» EXERCISE DIRECTIONS: Only the text of the records belongs in the answer; the pictures must be dropped.

============

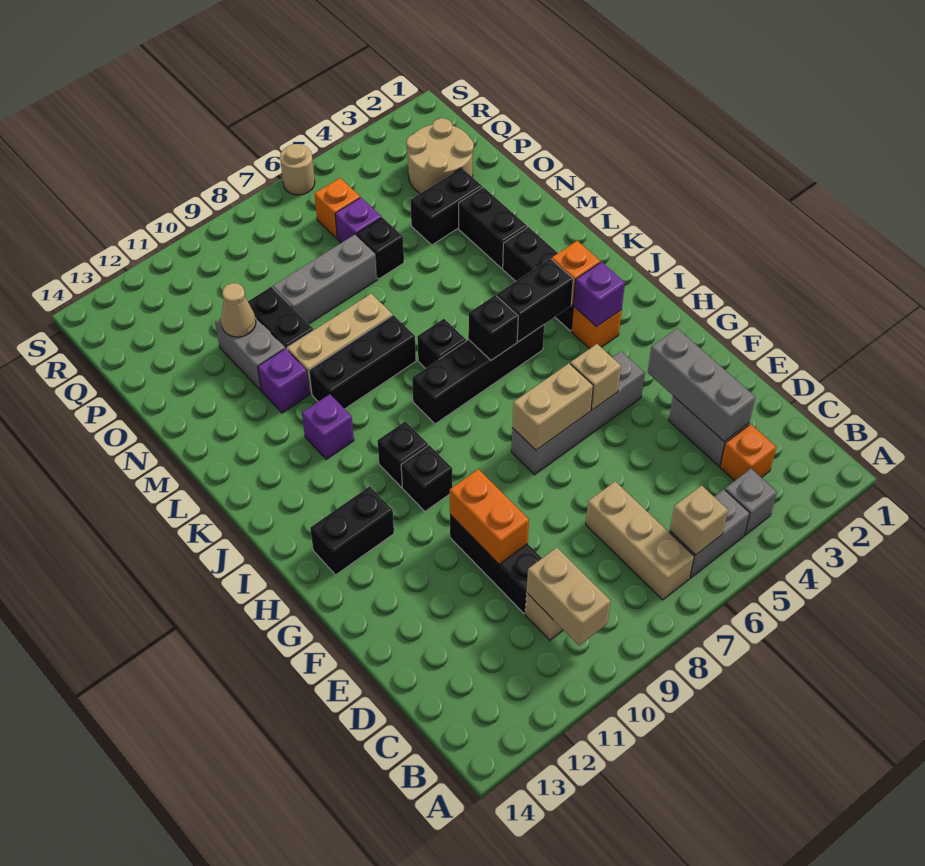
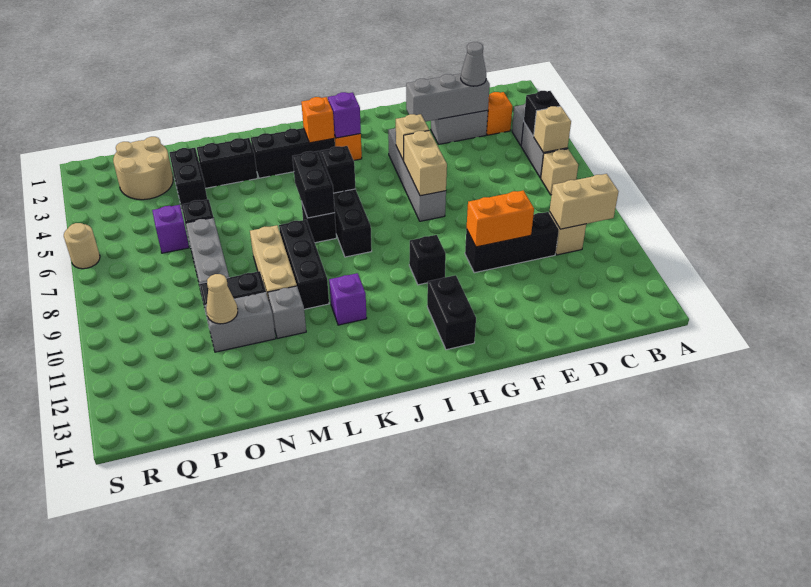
tan brick B7:D7 level 1 -> tan brick B7 level 1
none -> grey cone D3 level 3
black brick I10 level 1 -> black brick B5 level 2
black brick J4:J5 level 2 -> black brick K6:K7 level 2
purple brick M11 level 1 -> grey brick M11 level 1
orange brick Q6 level 1 -> none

============

» ANSWER SECTION:
tan brick B7:D7 level 1 -> tan brick B7 level 1
none -> grey cone D3 level 3
black brick I10 level 1 -> black brick B5 level 2
black brick J4:J5 level 2 -> black brick K6:K7 level 2
purple brick M11 level 1 -> grey brick M11 level 1
orange brick Q6 level 1 -> none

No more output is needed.